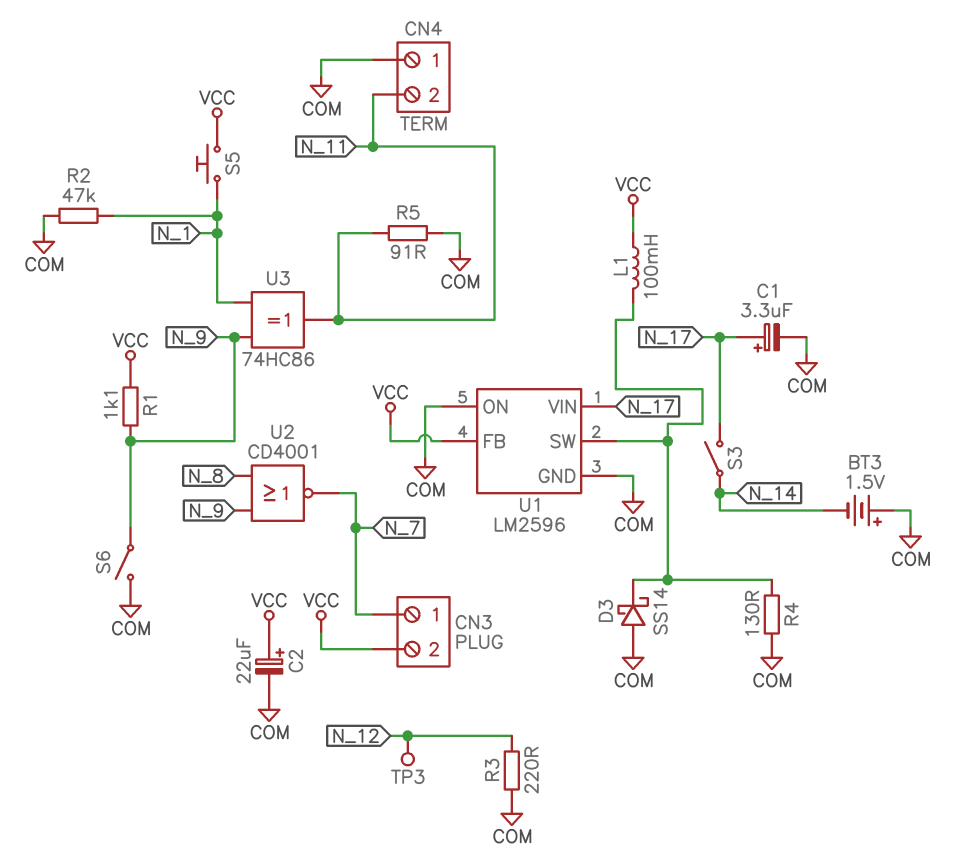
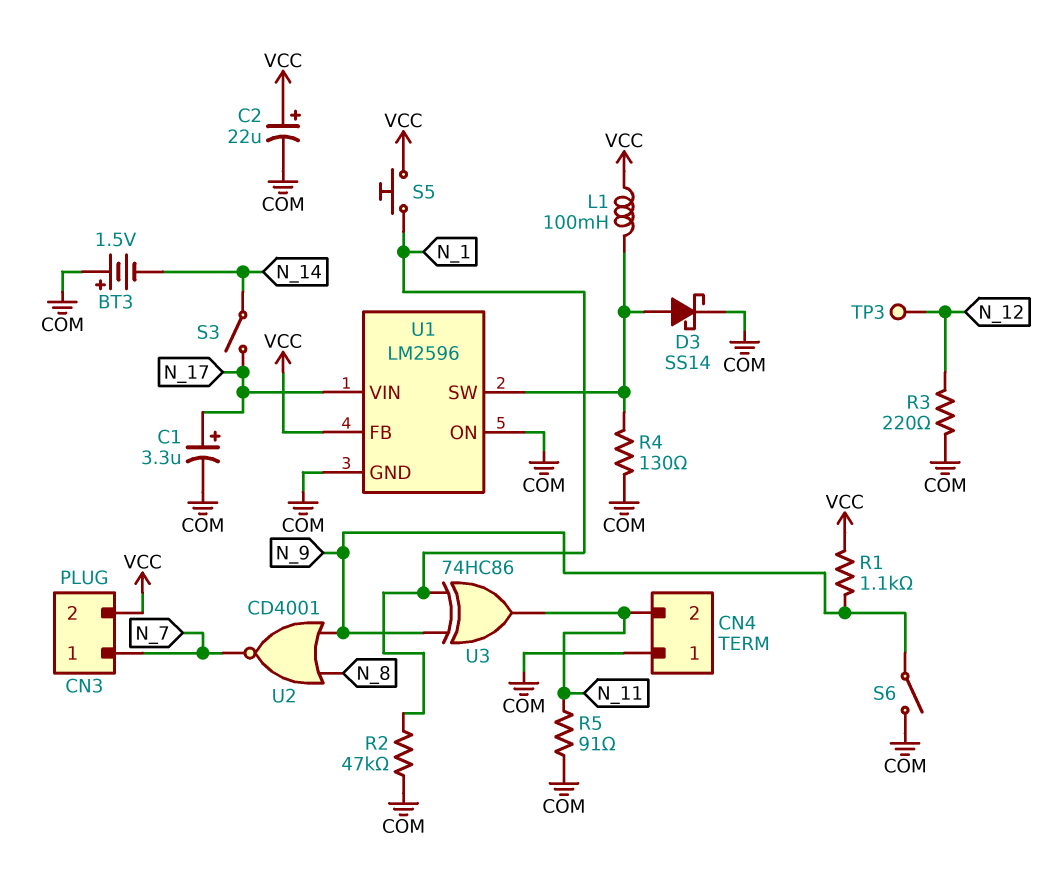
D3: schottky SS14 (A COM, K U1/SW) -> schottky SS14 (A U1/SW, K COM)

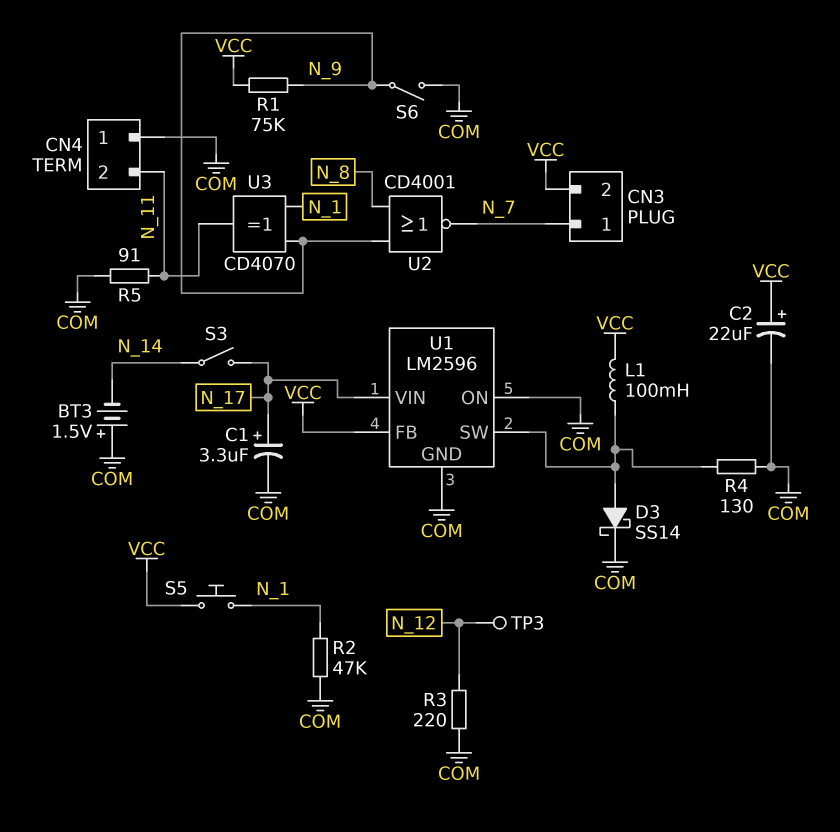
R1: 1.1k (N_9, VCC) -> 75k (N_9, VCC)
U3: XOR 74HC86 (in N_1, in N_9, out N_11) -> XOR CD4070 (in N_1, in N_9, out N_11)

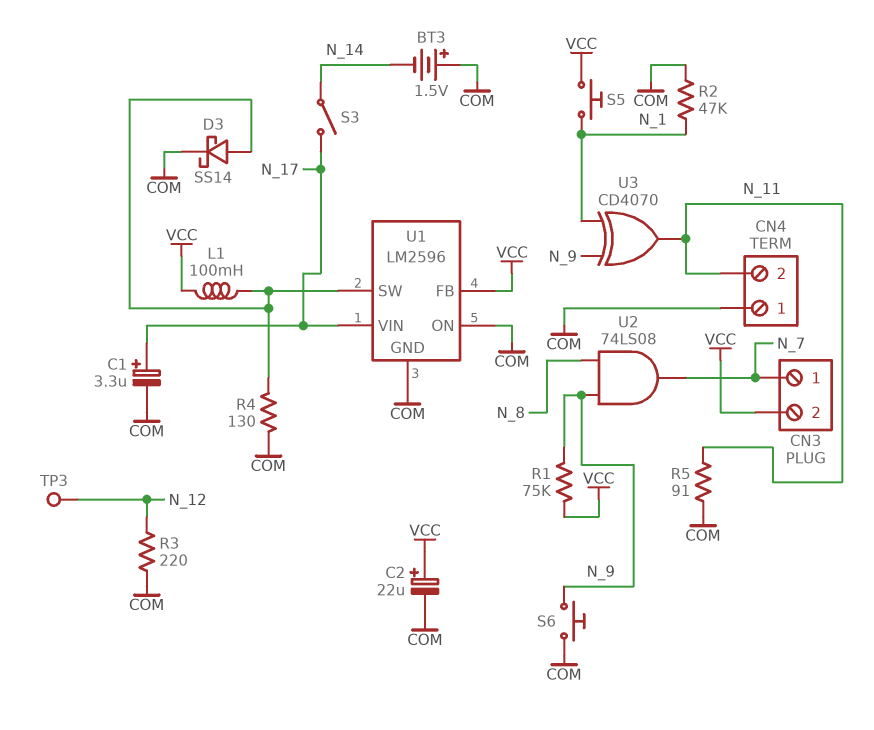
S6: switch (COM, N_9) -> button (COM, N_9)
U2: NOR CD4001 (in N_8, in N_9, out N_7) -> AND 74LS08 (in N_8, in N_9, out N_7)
===
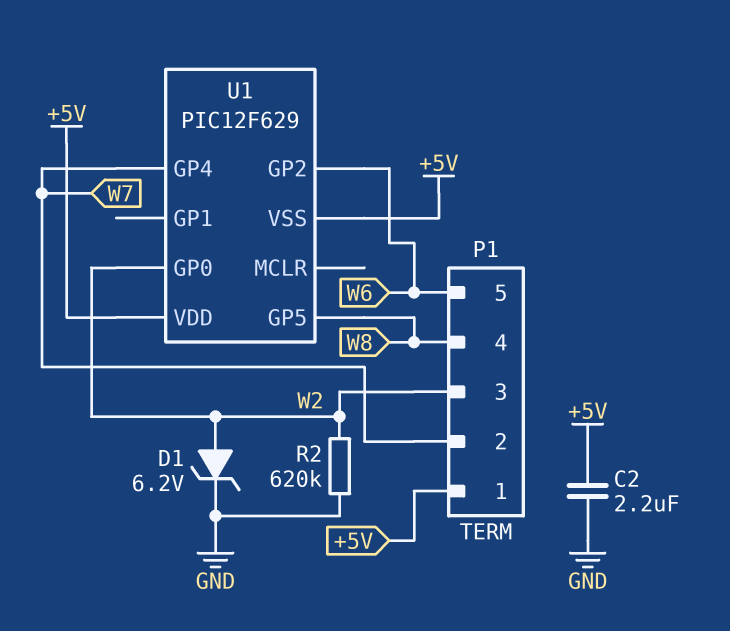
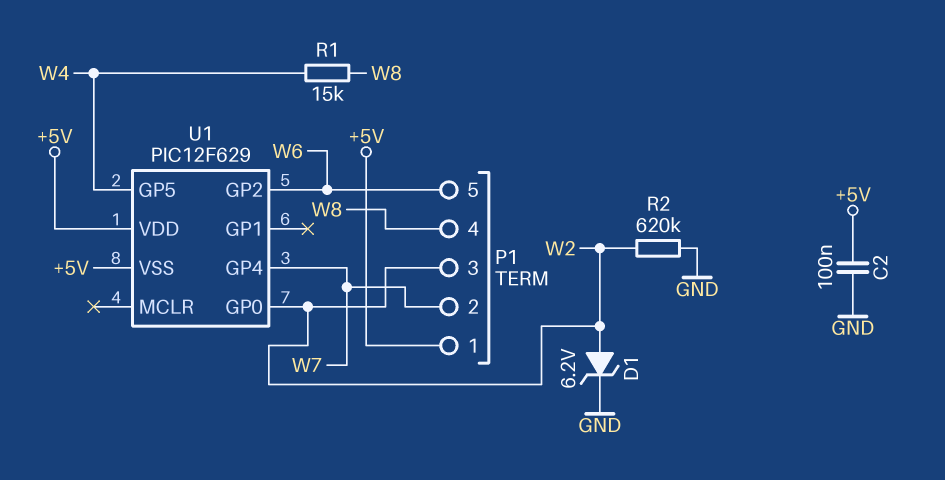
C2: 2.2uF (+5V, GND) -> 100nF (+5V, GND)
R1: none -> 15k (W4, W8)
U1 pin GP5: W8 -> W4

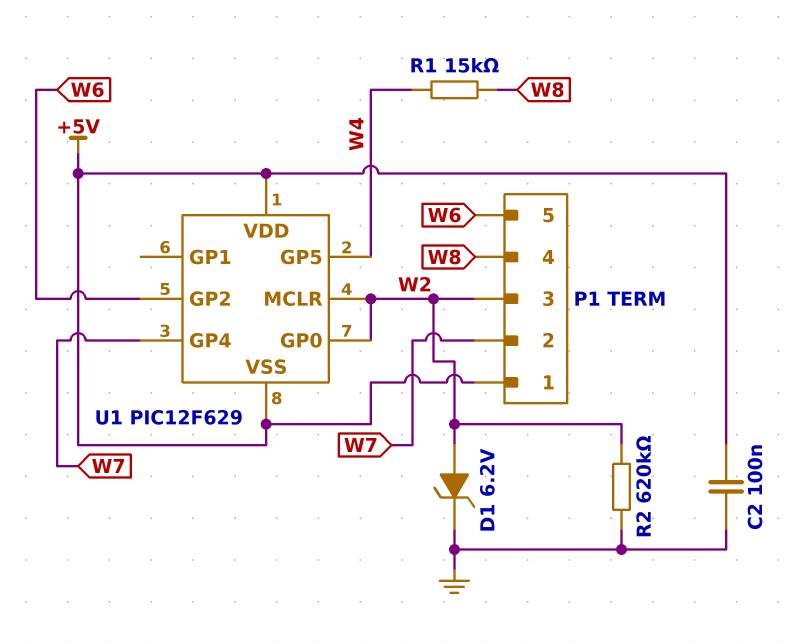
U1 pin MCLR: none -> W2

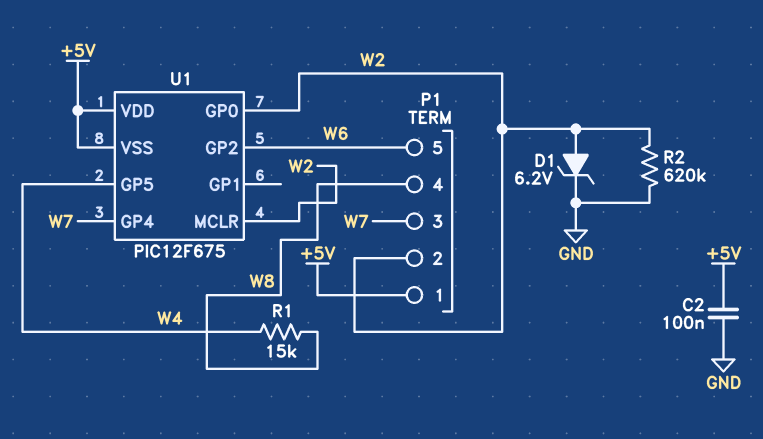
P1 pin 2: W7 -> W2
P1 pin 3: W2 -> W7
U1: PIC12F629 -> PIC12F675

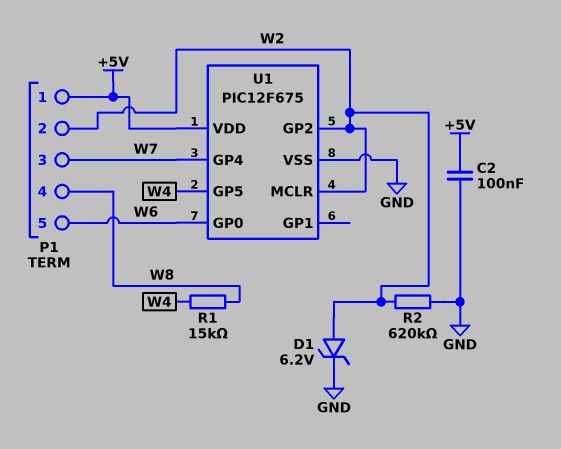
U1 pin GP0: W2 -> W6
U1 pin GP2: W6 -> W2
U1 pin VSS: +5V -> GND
===
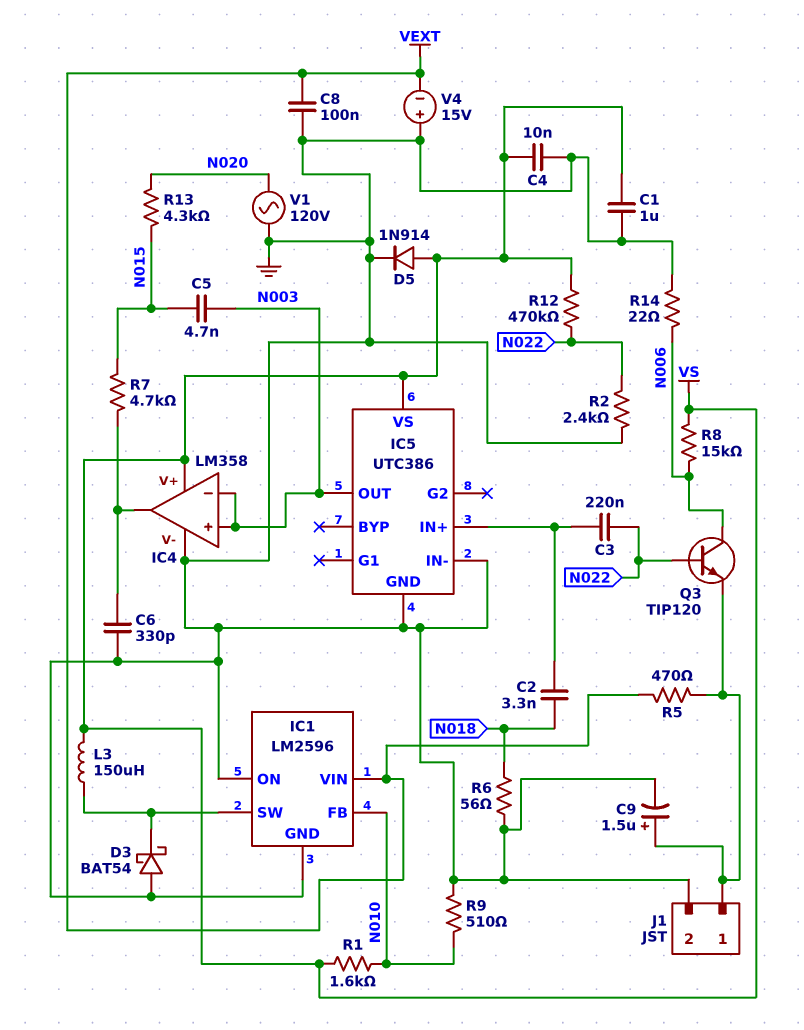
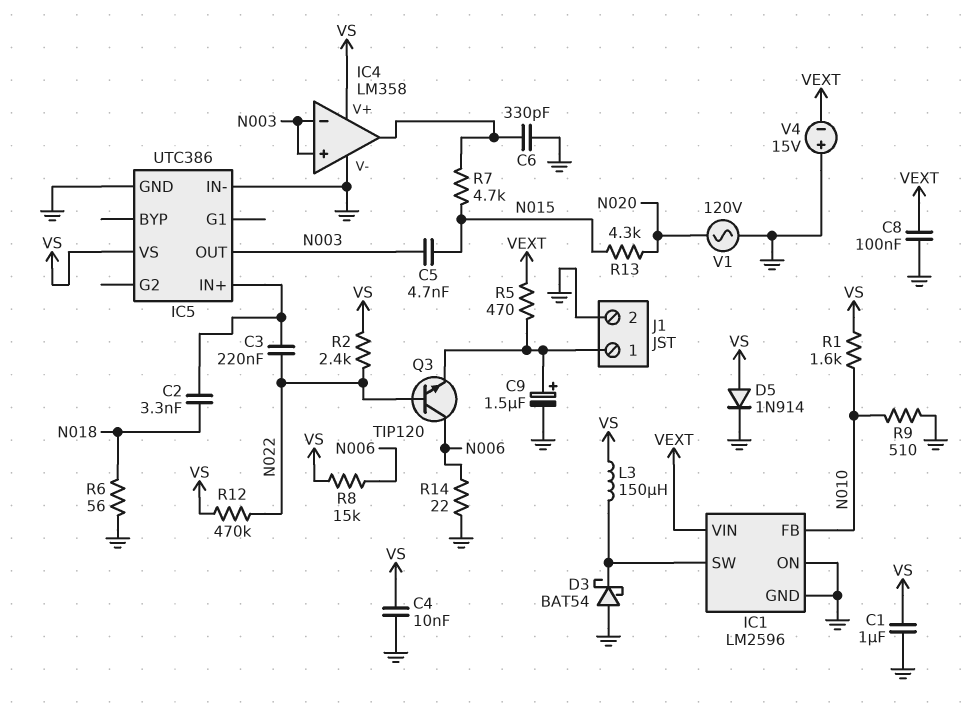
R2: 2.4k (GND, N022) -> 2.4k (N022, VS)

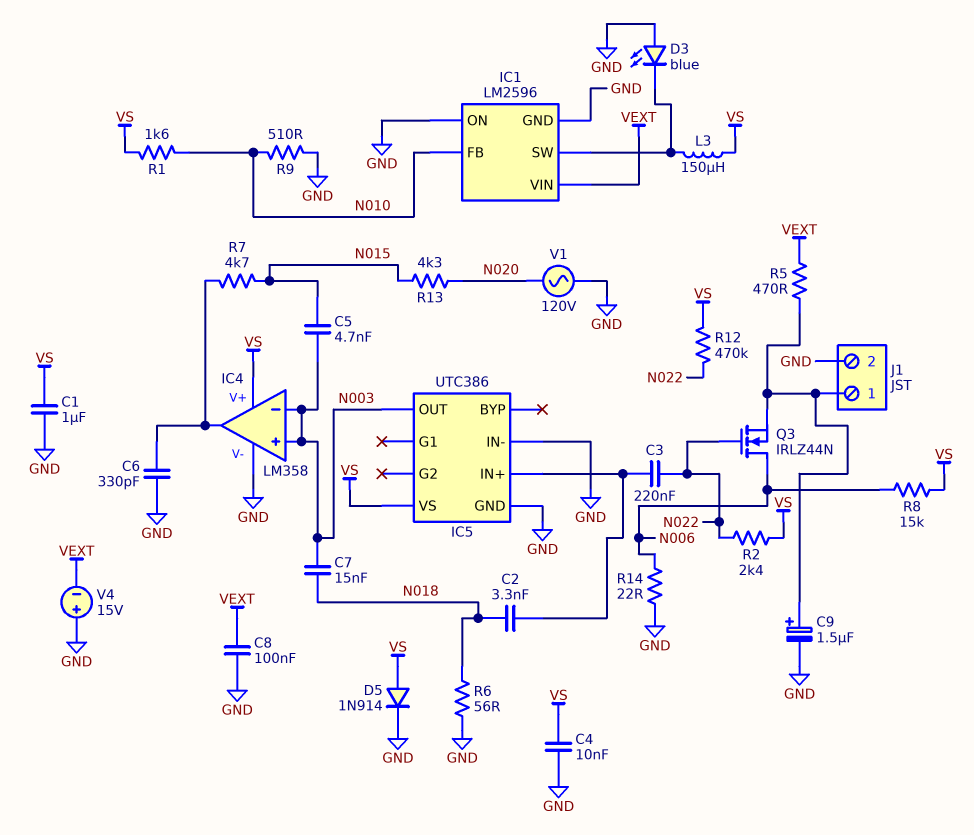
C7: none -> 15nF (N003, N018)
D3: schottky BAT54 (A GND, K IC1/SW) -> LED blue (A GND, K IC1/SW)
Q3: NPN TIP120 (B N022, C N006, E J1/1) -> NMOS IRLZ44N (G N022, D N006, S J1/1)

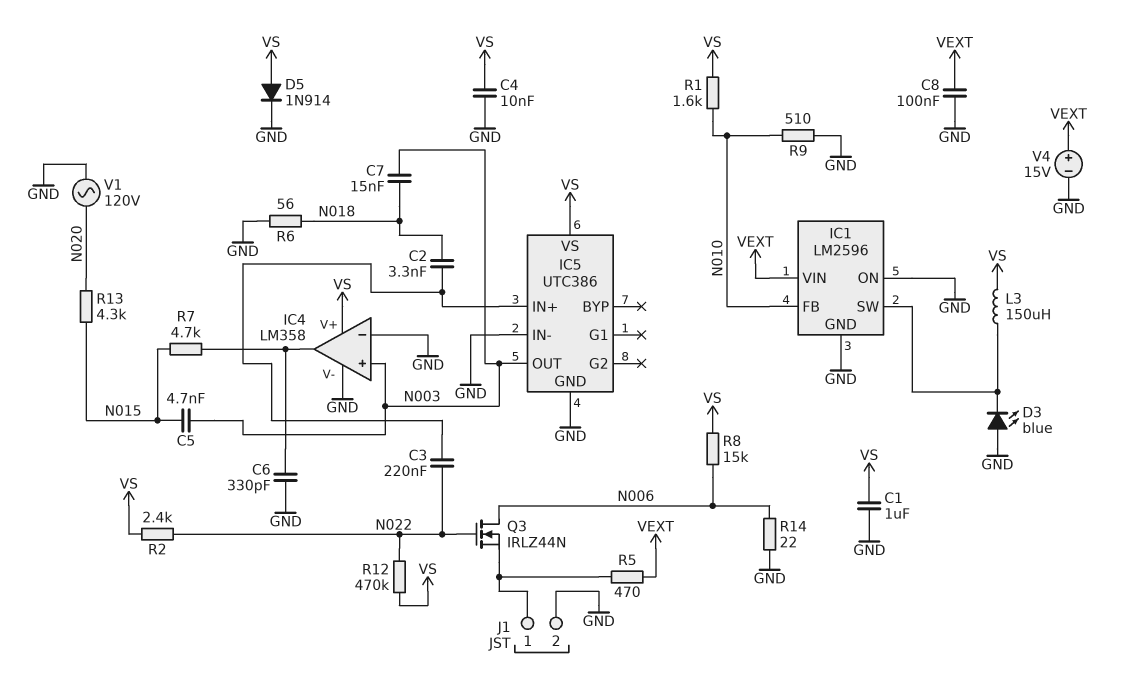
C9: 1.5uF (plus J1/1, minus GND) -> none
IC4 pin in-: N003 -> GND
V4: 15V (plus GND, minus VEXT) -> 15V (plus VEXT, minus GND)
===
Goal of the exercise: Beginning at the line that has "U3: XOR 74HC86" and ending at the line that has "U2: NOR CD4001", restate the listing above word for word, pictures left out.

Solution to this problem:
U3: XOR 74HC86 (in N_1, in N_9, out N_11) -> XOR CD4070 (in N_1, in N_9, out N_11)

S6: switch (COM, N_9) -> button (COM, N_9)
U2: NOR CD4001 (in N_8, in N_9, out N_7) -> AND 74LS08 (in N_8, in N_9, out N_7)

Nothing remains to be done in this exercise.